== Data for this task ==

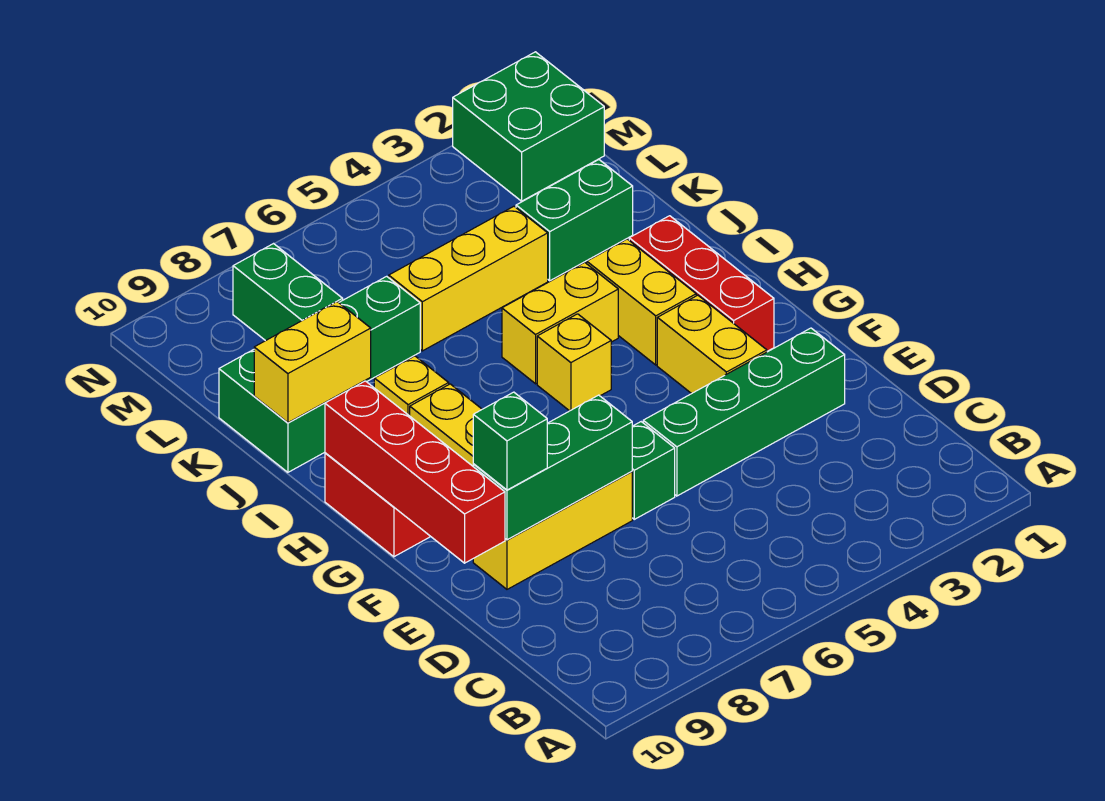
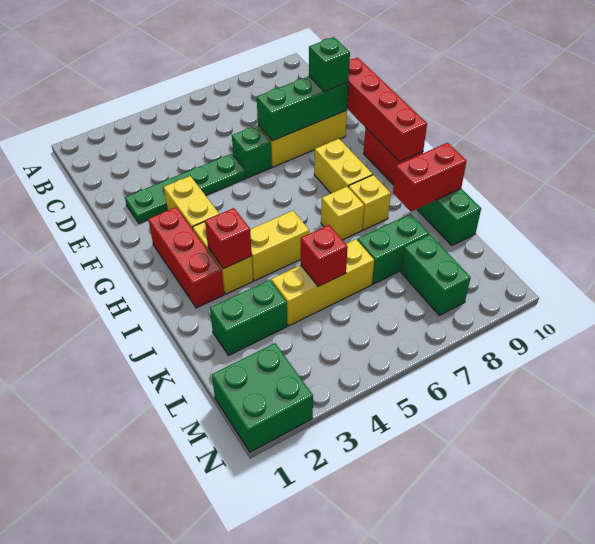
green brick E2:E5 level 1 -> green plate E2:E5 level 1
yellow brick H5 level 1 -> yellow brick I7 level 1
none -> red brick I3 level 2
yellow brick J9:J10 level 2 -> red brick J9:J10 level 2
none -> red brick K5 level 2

===

**Requirement**
Starting with the top line, write out all the data above exactly; keep the pictures out.

**Solution below**
green brick E2:E5 level 1 -> green plate E2:E5 level 1
yellow brick H5 level 1 -> yellow brick I7 level 1
none -> red brick I3 level 2
yellow brick J9:J10 level 2 -> red brick J9:J10 level 2
none -> red brick K5 level 2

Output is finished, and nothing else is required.